The records Start Marker

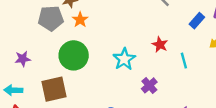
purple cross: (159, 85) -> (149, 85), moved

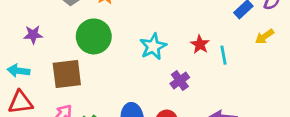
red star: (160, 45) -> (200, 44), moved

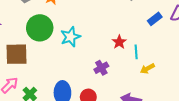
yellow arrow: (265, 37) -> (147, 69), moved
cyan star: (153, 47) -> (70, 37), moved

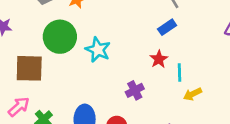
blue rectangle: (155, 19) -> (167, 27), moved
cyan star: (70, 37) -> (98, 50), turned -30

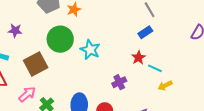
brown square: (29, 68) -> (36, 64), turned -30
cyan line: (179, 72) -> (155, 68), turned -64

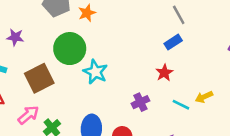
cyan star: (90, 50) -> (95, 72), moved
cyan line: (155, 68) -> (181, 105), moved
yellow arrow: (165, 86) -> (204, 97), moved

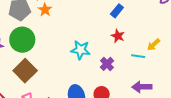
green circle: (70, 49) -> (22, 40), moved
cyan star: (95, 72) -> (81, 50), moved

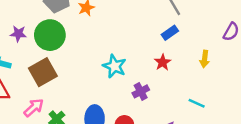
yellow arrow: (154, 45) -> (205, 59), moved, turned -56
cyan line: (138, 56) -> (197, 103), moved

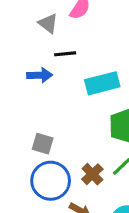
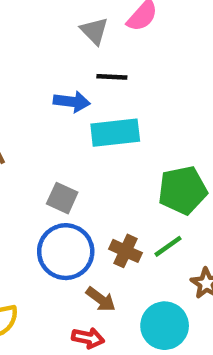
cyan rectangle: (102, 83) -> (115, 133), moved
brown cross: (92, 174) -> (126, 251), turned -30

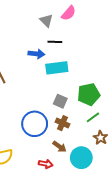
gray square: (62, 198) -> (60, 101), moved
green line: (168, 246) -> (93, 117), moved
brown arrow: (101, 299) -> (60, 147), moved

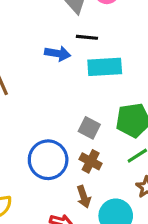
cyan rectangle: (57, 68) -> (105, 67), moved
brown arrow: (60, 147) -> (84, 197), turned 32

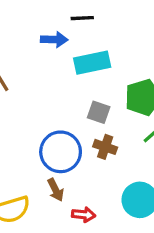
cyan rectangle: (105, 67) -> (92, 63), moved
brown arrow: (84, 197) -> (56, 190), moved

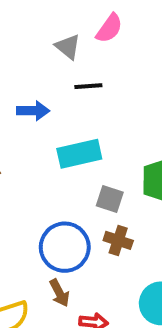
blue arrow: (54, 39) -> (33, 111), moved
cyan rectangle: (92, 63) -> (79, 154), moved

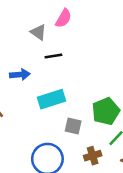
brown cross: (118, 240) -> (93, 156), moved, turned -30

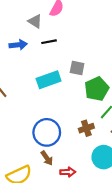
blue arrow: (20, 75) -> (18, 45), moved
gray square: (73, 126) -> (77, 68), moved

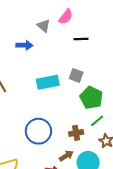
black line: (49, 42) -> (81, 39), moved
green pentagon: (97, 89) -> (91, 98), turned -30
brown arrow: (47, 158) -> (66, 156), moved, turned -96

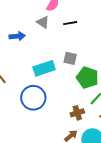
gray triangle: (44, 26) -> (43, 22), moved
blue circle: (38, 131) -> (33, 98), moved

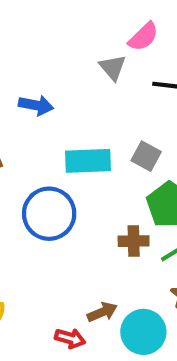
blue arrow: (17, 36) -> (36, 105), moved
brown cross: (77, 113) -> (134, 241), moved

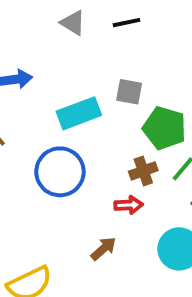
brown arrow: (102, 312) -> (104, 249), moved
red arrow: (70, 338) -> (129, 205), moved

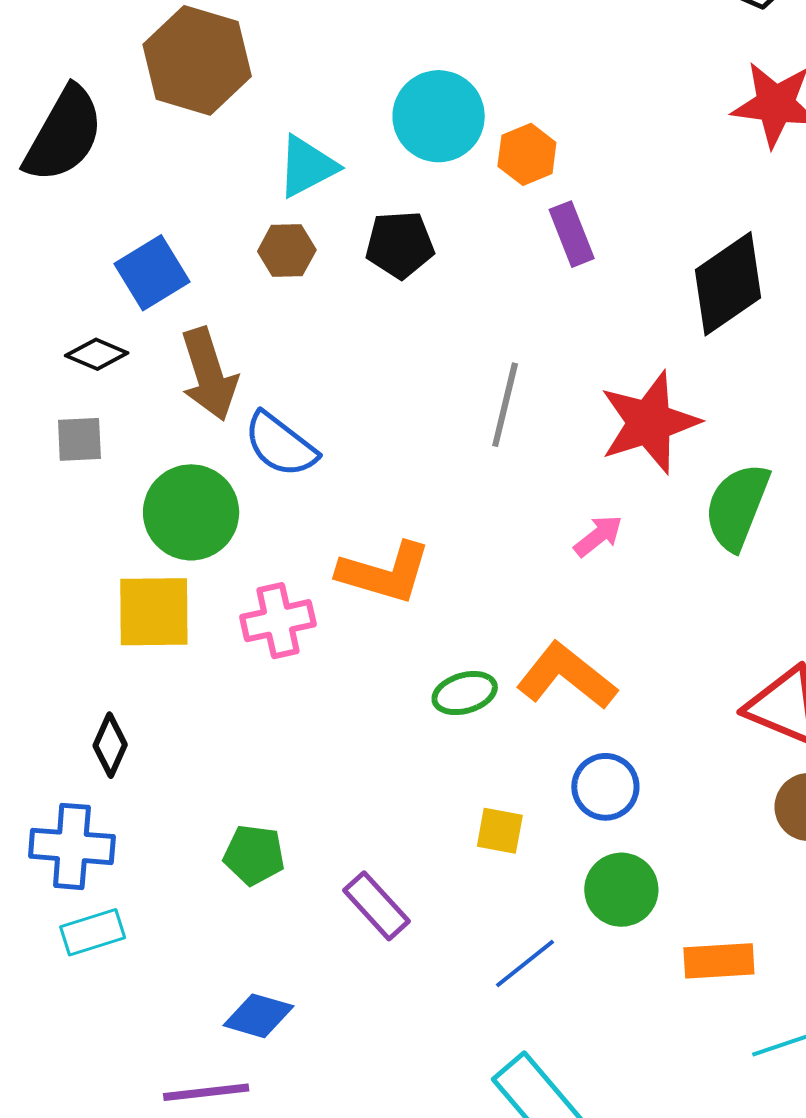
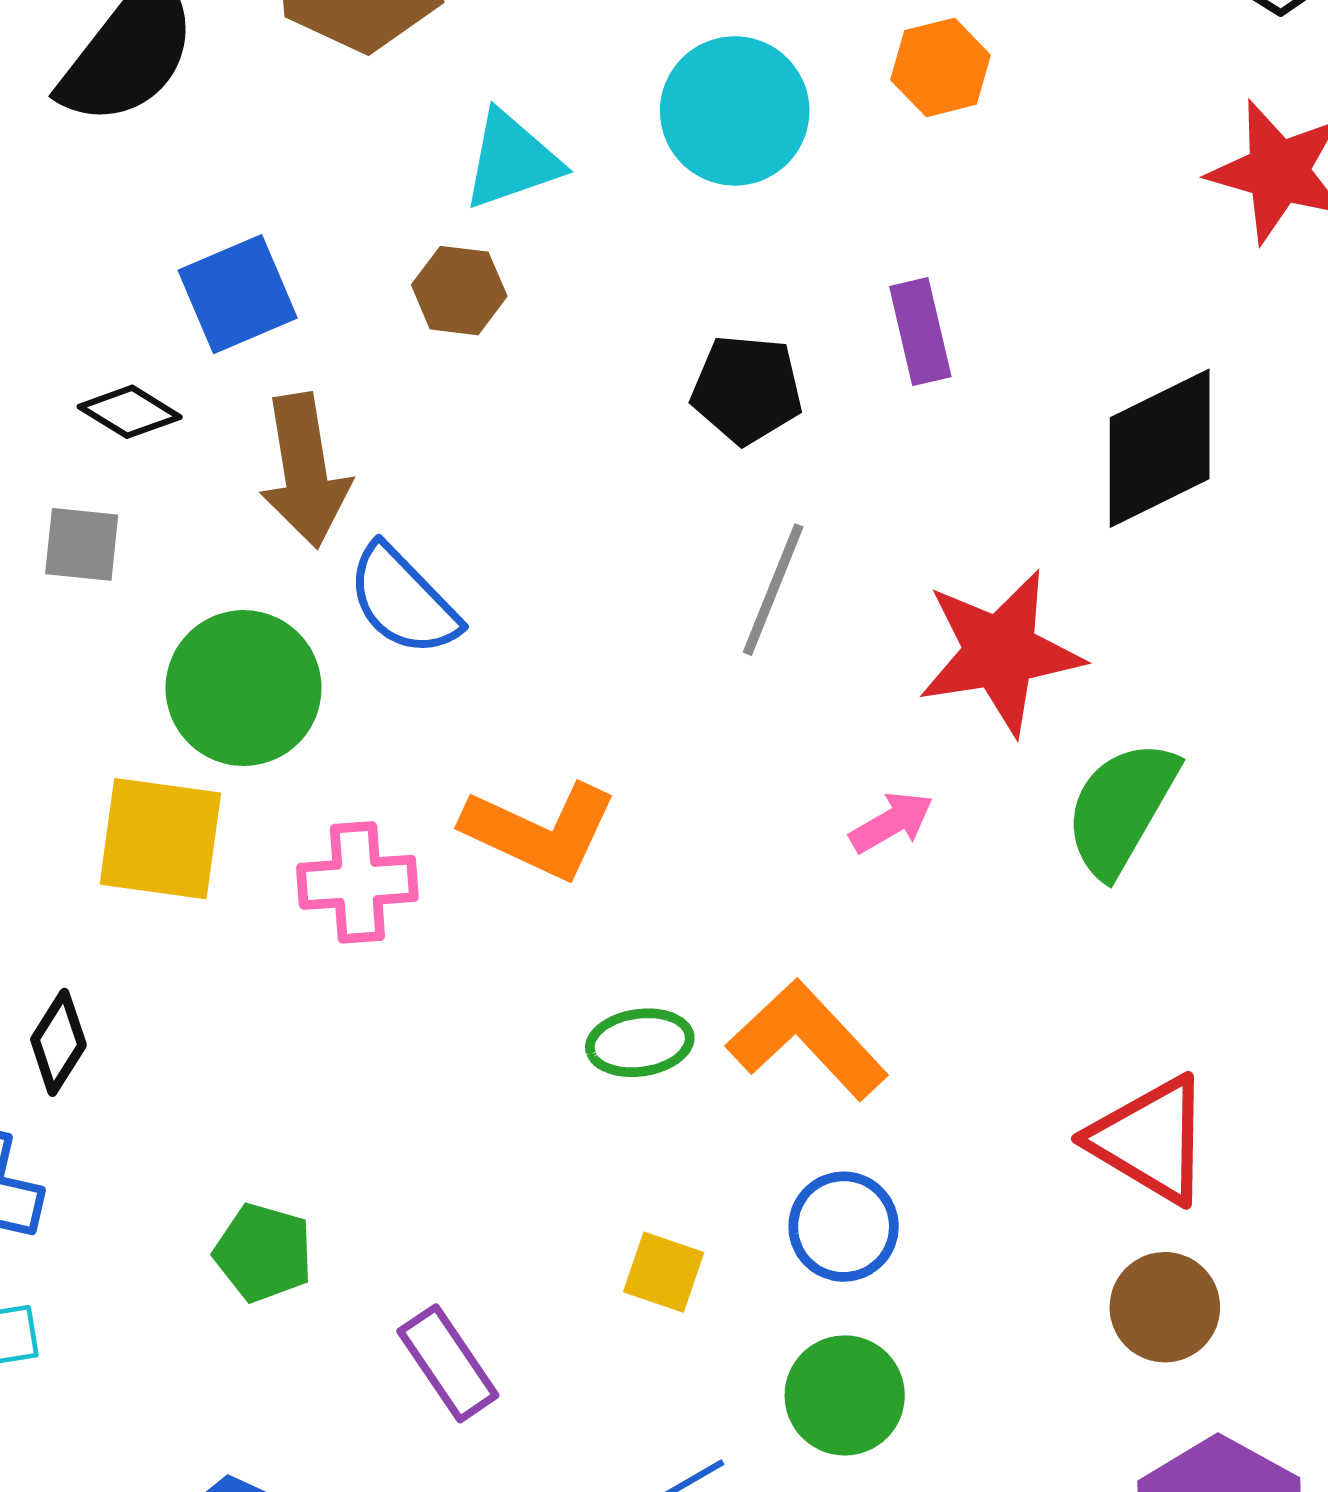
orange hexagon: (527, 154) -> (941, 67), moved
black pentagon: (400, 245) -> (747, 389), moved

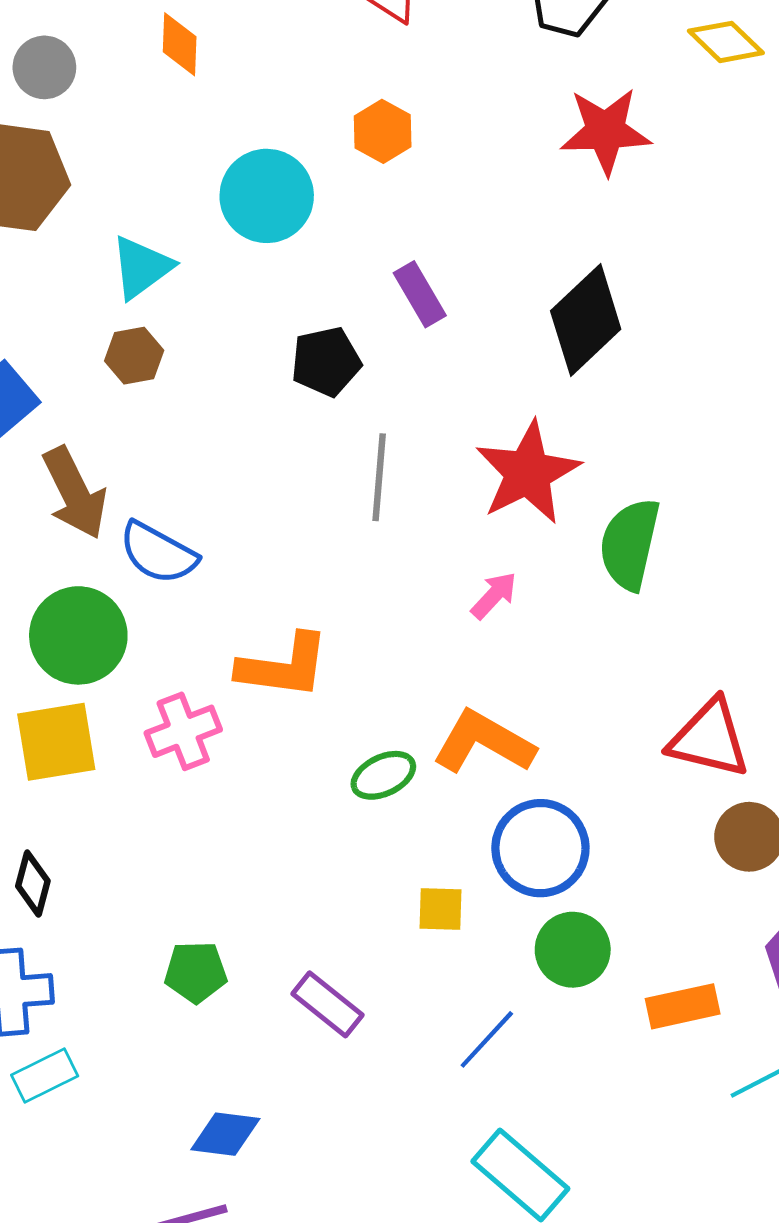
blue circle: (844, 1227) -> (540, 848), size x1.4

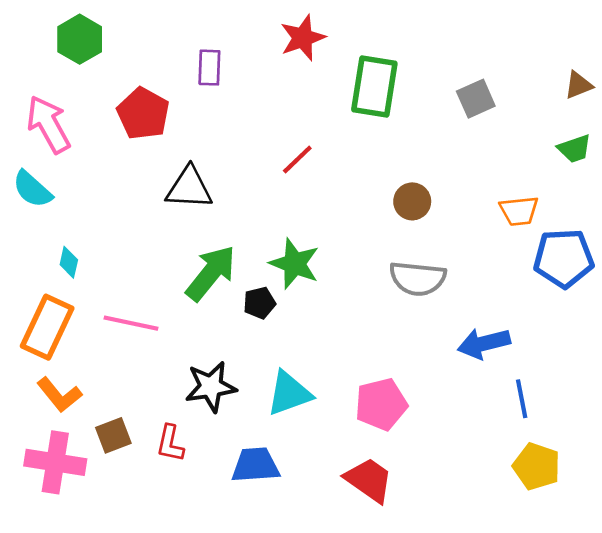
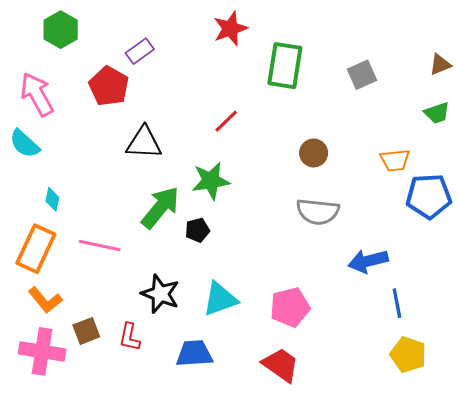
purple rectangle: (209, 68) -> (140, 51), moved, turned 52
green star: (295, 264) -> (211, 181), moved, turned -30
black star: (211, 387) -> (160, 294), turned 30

The records End Marker

> _What is being asked_
Restate every entry above word for word; no picture belongs in the copy.

> _Expected answer_
purple cross: (159, 85) -> (149, 85), moved

red star: (160, 45) -> (200, 44), moved

yellow arrow: (265, 37) -> (147, 69), moved
cyan star: (153, 47) -> (70, 37), moved

blue rectangle: (155, 19) -> (167, 27), moved
cyan star: (70, 37) -> (98, 50), turned -30

brown square: (29, 68) -> (36, 64), turned -30
cyan line: (179, 72) -> (155, 68), turned -64

cyan star: (90, 50) -> (95, 72), moved
cyan line: (155, 68) -> (181, 105), moved
yellow arrow: (165, 86) -> (204, 97), moved

green circle: (70, 49) -> (22, 40), moved
cyan star: (95, 72) -> (81, 50), moved

yellow arrow: (154, 45) -> (205, 59), moved, turned -56
cyan line: (138, 56) -> (197, 103), moved

cyan rectangle: (102, 83) -> (115, 133), moved
brown cross: (92, 174) -> (126, 251), turned -30

gray square: (62, 198) -> (60, 101), moved
green line: (168, 246) -> (93, 117), moved
brown arrow: (101, 299) -> (60, 147), moved

cyan rectangle: (57, 68) -> (105, 67), moved
brown arrow: (60, 147) -> (84, 197), turned 32

cyan rectangle: (105, 67) -> (92, 63), moved
brown arrow: (84, 197) -> (56, 190), moved

blue arrow: (54, 39) -> (33, 111), moved
cyan rectangle: (92, 63) -> (79, 154), moved

brown cross: (118, 240) -> (93, 156), moved, turned -30

blue arrow: (20, 75) -> (18, 45), moved
gray square: (73, 126) -> (77, 68), moved

black line: (49, 42) -> (81, 39), moved
green pentagon: (97, 89) -> (91, 98), turned -30
brown arrow: (47, 158) -> (66, 156), moved, turned -96

gray triangle: (44, 26) -> (43, 22), moved
blue circle: (38, 131) -> (33, 98), moved

blue arrow: (17, 36) -> (36, 105), moved
brown cross: (77, 113) -> (134, 241), moved

brown arrow: (102, 312) -> (104, 249), moved
red arrow: (70, 338) -> (129, 205), moved

orange hexagon: (527, 154) -> (941, 67), moved
black pentagon: (400, 245) -> (747, 389), moved

blue circle: (844, 1227) -> (540, 848), size x1.4

purple rectangle: (209, 68) -> (140, 51), moved, turned 52
green star: (295, 264) -> (211, 181), moved, turned -30
black star: (211, 387) -> (160, 294), turned 30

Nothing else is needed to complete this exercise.